BRIEF
Leave out the pictures, and retype only the lines from the beginning of the material through the line that contains "(399, 300) = (331, 544): pink", including both.

STUDY MATERIAL
• • • •

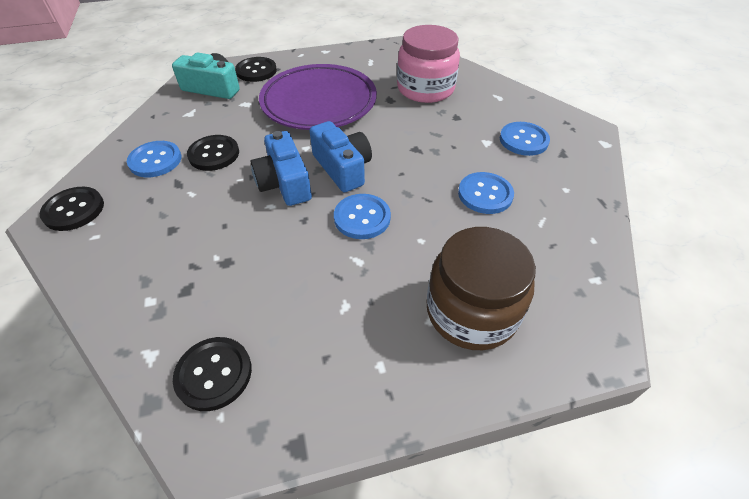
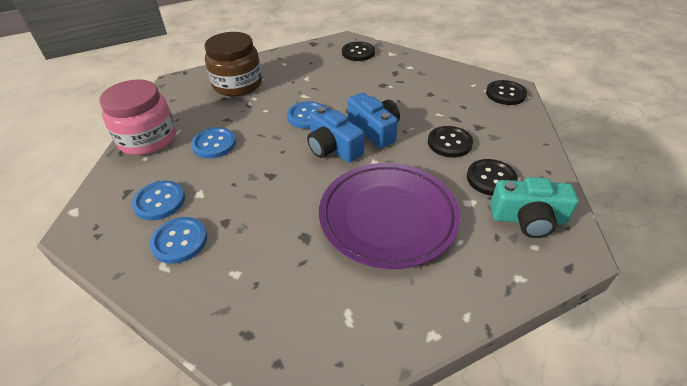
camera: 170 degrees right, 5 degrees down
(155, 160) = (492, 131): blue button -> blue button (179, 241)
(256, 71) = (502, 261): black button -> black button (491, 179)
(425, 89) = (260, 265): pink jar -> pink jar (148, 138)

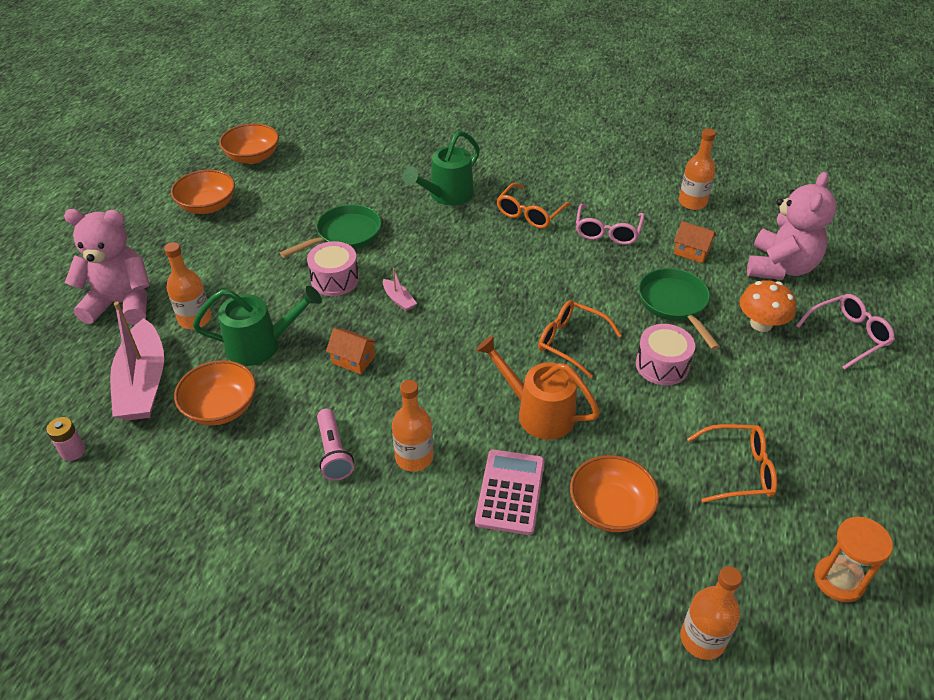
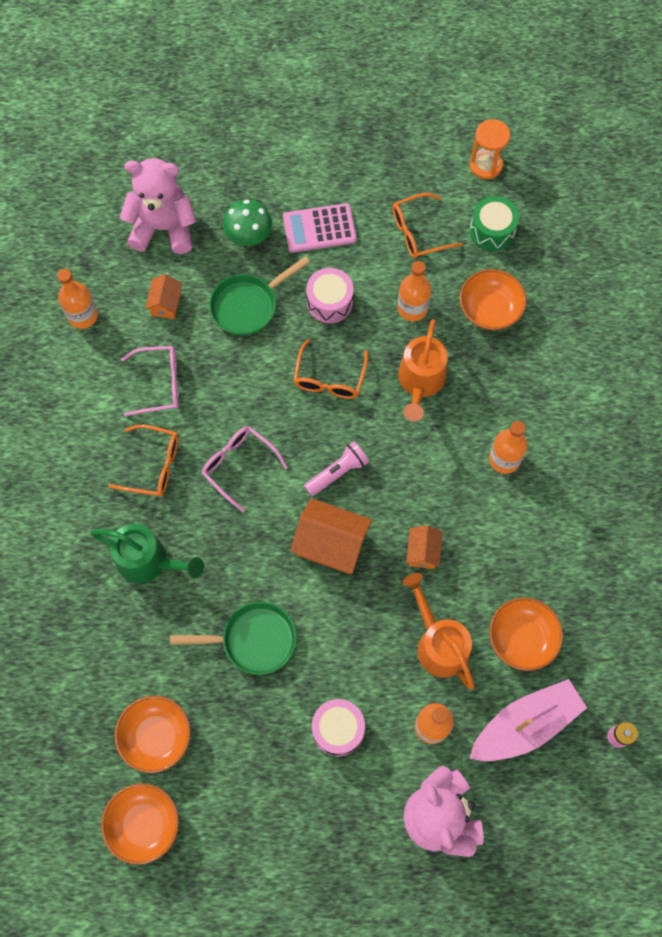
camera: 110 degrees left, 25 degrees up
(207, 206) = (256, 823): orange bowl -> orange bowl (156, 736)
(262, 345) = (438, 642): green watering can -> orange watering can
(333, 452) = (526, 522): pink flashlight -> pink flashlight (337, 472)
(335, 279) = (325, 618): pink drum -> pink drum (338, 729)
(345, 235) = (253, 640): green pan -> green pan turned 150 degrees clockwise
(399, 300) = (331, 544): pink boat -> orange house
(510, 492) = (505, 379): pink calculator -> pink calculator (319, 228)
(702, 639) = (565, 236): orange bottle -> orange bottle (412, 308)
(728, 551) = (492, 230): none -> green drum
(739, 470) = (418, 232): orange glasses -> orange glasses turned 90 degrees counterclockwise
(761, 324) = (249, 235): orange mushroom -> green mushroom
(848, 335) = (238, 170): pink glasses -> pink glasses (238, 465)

• • • •

ANSWER SECTION
camera: 170 degrees right, 5 degrees down
(155, 160) = (492, 131): blue button -> blue button (179, 241)
(256, 71) = (502, 261): black button -> black button (491, 179)
(425, 89) = (260, 265): pink jar -> pink jar (148, 138)

camera: 110 degrees left, 25 degrees up
(207, 206) = (256, 823): orange bowl -> orange bowl (156, 736)
(262, 345) = (438, 642): green watering can -> orange watering can
(333, 452) = (526, 522): pink flashlight -> pink flashlight (337, 472)
(335, 279) = (325, 618): pink drum -> pink drum (338, 729)
(345, 235) = (253, 640): green pan -> green pan turned 150 degrees clockwise
(399, 300) = (331, 544): pink boat -> orange house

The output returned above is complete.